• [DATA TO PROCESS]
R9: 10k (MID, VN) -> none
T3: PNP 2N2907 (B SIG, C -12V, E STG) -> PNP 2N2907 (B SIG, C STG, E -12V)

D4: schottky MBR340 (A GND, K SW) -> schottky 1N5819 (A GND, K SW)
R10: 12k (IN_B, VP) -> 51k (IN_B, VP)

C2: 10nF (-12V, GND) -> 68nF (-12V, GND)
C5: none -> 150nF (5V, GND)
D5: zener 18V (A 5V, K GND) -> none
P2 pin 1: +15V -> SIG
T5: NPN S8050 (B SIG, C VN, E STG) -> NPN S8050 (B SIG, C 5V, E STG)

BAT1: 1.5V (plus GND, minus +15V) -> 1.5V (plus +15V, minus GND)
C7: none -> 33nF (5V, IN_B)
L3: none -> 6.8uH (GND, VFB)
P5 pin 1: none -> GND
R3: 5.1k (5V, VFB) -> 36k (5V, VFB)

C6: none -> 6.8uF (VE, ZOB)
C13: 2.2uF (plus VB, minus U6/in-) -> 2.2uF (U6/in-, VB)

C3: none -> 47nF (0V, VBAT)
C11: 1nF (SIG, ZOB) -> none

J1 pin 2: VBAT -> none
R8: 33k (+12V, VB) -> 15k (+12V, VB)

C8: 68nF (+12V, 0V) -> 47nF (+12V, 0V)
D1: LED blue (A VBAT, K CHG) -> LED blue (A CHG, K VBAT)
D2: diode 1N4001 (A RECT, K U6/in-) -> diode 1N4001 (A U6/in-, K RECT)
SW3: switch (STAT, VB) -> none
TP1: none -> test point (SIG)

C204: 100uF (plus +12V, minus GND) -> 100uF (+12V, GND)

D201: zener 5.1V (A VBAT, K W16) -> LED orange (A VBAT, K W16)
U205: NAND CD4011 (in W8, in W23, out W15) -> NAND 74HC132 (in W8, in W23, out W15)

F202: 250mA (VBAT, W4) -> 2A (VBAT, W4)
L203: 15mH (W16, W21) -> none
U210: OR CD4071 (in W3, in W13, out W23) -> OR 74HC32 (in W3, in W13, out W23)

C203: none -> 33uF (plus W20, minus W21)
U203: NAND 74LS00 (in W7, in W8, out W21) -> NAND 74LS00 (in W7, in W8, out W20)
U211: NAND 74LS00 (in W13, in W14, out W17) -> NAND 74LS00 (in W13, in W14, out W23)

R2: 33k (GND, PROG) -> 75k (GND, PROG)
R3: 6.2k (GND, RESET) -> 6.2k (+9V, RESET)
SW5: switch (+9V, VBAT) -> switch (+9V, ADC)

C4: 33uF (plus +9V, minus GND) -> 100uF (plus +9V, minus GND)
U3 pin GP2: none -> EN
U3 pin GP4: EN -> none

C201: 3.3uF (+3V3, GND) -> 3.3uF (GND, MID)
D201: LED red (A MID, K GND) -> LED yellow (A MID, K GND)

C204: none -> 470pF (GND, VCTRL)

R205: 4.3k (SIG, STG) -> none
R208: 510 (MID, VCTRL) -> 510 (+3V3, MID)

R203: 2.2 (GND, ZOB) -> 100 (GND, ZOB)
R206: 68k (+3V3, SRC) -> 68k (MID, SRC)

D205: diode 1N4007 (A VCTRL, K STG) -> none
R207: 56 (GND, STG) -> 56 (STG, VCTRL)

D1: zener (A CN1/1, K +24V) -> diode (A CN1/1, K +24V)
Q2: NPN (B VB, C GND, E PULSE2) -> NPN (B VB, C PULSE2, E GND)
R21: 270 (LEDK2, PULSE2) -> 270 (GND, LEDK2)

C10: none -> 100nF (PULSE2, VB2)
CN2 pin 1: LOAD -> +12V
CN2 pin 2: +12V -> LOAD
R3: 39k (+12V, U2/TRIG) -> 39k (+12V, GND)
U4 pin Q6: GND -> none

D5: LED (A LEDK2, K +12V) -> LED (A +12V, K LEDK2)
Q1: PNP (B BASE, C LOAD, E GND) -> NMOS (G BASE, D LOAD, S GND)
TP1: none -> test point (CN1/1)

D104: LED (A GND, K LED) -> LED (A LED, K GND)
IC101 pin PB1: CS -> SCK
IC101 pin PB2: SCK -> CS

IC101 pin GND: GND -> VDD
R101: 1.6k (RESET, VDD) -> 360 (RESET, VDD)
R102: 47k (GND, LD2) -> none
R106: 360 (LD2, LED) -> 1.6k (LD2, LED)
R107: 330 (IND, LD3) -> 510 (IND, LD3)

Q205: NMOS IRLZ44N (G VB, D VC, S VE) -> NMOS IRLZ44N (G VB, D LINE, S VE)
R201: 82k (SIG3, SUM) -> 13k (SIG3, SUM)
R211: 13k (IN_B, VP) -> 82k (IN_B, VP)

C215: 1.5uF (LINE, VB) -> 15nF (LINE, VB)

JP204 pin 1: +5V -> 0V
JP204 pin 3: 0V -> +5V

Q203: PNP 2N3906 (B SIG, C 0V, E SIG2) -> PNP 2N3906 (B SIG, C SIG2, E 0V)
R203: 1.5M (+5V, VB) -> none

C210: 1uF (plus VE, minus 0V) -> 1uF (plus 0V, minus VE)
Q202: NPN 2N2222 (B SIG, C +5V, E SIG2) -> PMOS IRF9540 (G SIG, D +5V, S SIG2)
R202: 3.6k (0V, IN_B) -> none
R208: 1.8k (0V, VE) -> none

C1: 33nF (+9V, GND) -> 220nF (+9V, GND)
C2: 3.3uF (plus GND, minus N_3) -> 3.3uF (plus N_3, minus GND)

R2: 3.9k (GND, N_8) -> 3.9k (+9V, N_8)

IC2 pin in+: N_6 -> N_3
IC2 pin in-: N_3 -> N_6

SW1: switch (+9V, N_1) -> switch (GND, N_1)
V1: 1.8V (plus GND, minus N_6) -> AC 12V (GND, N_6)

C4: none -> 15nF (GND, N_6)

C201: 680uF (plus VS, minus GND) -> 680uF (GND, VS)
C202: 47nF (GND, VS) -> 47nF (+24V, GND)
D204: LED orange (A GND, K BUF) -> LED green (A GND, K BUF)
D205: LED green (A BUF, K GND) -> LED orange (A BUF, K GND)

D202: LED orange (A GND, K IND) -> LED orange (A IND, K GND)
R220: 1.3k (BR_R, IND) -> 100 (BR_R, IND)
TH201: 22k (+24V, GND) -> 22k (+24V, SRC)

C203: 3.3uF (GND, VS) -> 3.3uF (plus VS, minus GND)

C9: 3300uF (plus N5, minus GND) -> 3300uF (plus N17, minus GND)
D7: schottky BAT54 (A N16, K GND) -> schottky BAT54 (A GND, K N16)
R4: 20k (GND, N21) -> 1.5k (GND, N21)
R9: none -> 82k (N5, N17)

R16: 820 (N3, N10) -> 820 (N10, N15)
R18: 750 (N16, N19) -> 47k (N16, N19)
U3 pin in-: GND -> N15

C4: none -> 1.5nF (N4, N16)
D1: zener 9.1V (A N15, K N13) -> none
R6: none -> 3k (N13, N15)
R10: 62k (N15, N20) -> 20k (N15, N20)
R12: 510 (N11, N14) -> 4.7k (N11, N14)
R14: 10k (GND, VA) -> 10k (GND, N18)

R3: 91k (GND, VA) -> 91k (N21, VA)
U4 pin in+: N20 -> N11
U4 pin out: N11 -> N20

• [TASK DIRECTIONS] The whole listing above needs to be transcribed exactly.

• [TASK RESULT]
R9: 10k (MID, VN) -> none
T3: PNP 2N2907 (B SIG, C -12V, E STG) -> PNP 2N2907 (B SIG, C STG, E -12V)

D4: schottky MBR340 (A GND, K SW) -> schottky 1N5819 (A GND, K SW)
R10: 12k (IN_B, VP) -> 51k (IN_B, VP)

C2: 10nF (-12V, GND) -> 68nF (-12V, GND)
C5: none -> 150nF (5V, GND)
D5: zener 18V (A 5V, K GND) -> none
P2 pin 1: +15V -> SIG
T5: NPN S8050 (B SIG, C VN, E STG) -> NPN S8050 (B SIG, C 5V, E STG)

BAT1: 1.5V (plus GND, minus +15V) -> 1.5V (plus +15V, minus GND)
C7: none -> 33nF (5V, IN_B)
L3: none -> 6.8uH (GND, VFB)
P5 pin 1: none -> GND
R3: 5.1k (5V, VFB) -> 36k (5V, VFB)

C6: none -> 6.8uF (VE, ZOB)
C13: 2.2uF (plus VB, minus U6/in-) -> 2.2uF (U6/in-, VB)

C3: none -> 47nF (0V, VBAT)
C11: 1nF (SIG, ZOB) -> none

J1 pin 2: VBAT -> none
R8: 33k (+12V, VB) -> 15k (+12V, VB)

C8: 68nF (+12V, 0V) -> 47nF (+12V, 0V)
D1: LED blue (A VBAT, K CHG) -> LED blue (A CHG, K VBAT)
D2: diode 1N4001 (A RECT, K U6/in-) -> diode 1N4001 (A U6/in-, K RECT)
SW3: switch (STAT, VB) -> none
TP1: none -> test point (SIG)

C204: 100uF (plus +12V, minus GND) -> 100uF (+12V, GND)

D201: zener 5.1V (A VBAT, K W16) -> LED orange (A VBAT, K W16)
U205: NAND CD4011 (in W8, in W23, out W15) -> NAND 74HC132 (in W8, in W23, out W15)

F202: 250mA (VBAT, W4) -> 2A (VBAT, W4)
L203: 15mH (W16, W21) -> none
U210: OR CD4071 (in W3, in W13, out W23) -> OR 74HC32 (in W3, in W13, out W23)

C203: none -> 33uF (plus W20, minus W21)
U203: NAND 74LS00 (in W7, in W8, out W21) -> NAND 74LS00 (in W7, in W8, out W20)
U211: NAND 74LS00 (in W13, in W14, out W17) -> NAND 74LS00 (in W13, in W14, out W23)

R2: 33k (GND, PROG) -> 75k (GND, PROG)
R3: 6.2k (GND, RESET) -> 6.2k (+9V, RESET)
SW5: switch (+9V, VBAT) -> switch (+9V, ADC)

C4: 33uF (plus +9V, minus GND) -> 100uF (plus +9V, minus GND)
U3 pin GP2: none -> EN
U3 pin GP4: EN -> none

C201: 3.3uF (+3V3, GND) -> 3.3uF (GND, MID)
D201: LED red (A MID, K GND) -> LED yellow (A MID, K GND)

C204: none -> 470pF (GND, VCTRL)

R205: 4.3k (SIG, STG) -> none
R208: 510 (MID, VCTRL) -> 510 (+3V3, MID)

R203: 2.2 (GND, ZOB) -> 100 (GND, ZOB)
R206: 68k (+3V3, SRC) -> 68k (MID, SRC)

D205: diode 1N4007 (A VCTRL, K STG) -> none
R207: 56 (GND, STG) -> 56 (STG, VCTRL)

D1: zener (A CN1/1, K +24V) -> diode (A CN1/1, K +24V)
Q2: NPN (B VB, C GND, E PULSE2) -> NPN (B VB, C PULSE2, E GND)
R21: 270 (LEDK2, PULSE2) -> 270 (GND, LEDK2)

C10: none -> 100nF (PULSE2, VB2)
CN2 pin 1: LOAD -> +12V
CN2 pin 2: +12V -> LOAD
R3: 39k (+12V, U2/TRIG) -> 39k (+12V, GND)
U4 pin Q6: GND -> none

D5: LED (A LEDK2, K +12V) -> LED (A +12V, K LEDK2)
Q1: PNP (B BASE, C LOAD, E GND) -> NMOS (G BASE, D LOAD, S GND)
TP1: none -> test point (CN1/1)

D104: LED (A GND, K LED) -> LED (A LED, K GND)
IC101 pin PB1: CS -> SCK
IC101 pin PB2: SCK -> CS

IC101 pin GND: GND -> VDD
R101: 1.6k (RESET, VDD) -> 360 (RESET, VDD)
R102: 47k (GND, LD2) -> none
R106: 360 (LD2, LED) -> 1.6k (LD2, LED)
R107: 330 (IND, LD3) -> 510 (IND, LD3)

Q205: NMOS IRLZ44N (G VB, D VC, S VE) -> NMOS IRLZ44N (G VB, D LINE, S VE)
R201: 82k (SIG3, SUM) -> 13k (SIG3, SUM)
R211: 13k (IN_B, VP) -> 82k (IN_B, VP)

C215: 1.5uF (LINE, VB) -> 15nF (LINE, VB)

JP204 pin 1: +5V -> 0V
JP204 pin 3: 0V -> +5V

Q203: PNP 2N3906 (B SIG, C 0V, E SIG2) -> PNP 2N3906 (B SIG, C SIG2, E 0V)
R203: 1.5M (+5V, VB) -> none

C210: 1uF (plus VE, minus 0V) -> 1uF (plus 0V, minus VE)
Q202: NPN 2N2222 (B SIG, C +5V, E SIG2) -> PMOS IRF9540 (G SIG, D +5V, S SIG2)
R202: 3.6k (0V, IN_B) -> none
R208: 1.8k (0V, VE) -> none

C1: 33nF (+9V, GND) -> 220nF (+9V, GND)
C2: 3.3uF (plus GND, minus N_3) -> 3.3uF (plus N_3, minus GND)

R2: 3.9k (GND, N_8) -> 3.9k (+9V, N_8)

IC2 pin in+: N_6 -> N_3
IC2 pin in-: N_3 -> N_6

SW1: switch (+9V, N_1) -> switch (GND, N_1)
V1: 1.8V (plus GND, minus N_6) -> AC 12V (GND, N_6)

C4: none -> 15nF (GND, N_6)

C201: 680uF (plus VS, minus GND) -> 680uF (GND, VS)
C202: 47nF (GND, VS) -> 47nF (+24V, GND)
D204: LED orange (A GND, K BUF) -> LED green (A GND, K BUF)
D205: LED green (A BUF, K GND) -> LED orange (A BUF, K GND)

D202: LED orange (A GND, K IND) -> LED orange (A IND, K GND)
R220: 1.3k (BR_R, IND) -> 100 (BR_R, IND)
TH201: 22k (+24V, GND) -> 22k (+24V, SRC)

C203: 3.3uF (GND, VS) -> 3.3uF (plus VS, minus GND)

C9: 3300uF (plus N5, minus GND) -> 3300uF (plus N17, minus GND)
D7: schottky BAT54 (A N16, K GND) -> schottky BAT54 (A GND, K N16)
R4: 20k (GND, N21) -> 1.5k (GND, N21)
R9: none -> 82k (N5, N17)

R16: 820 (N3, N10) -> 820 (N10, N15)
R18: 750 (N16, N19) -> 47k (N16, N19)
U3 pin in-: GND -> N15

C4: none -> 1.5nF (N4, N16)
D1: zener 9.1V (A N15, K N13) -> none
R6: none -> 3k (N13, N15)
R10: 62k (N15, N20) -> 20k (N15, N20)
R12: 510 (N11, N14) -> 4.7k (N11, N14)
R14: 10k (GND, VA) -> 10k (GND, N18)

R3: 91k (GND, VA) -> 91k (N21, VA)
U4 pin in+: N20 -> N11
U4 pin out: N11 -> N20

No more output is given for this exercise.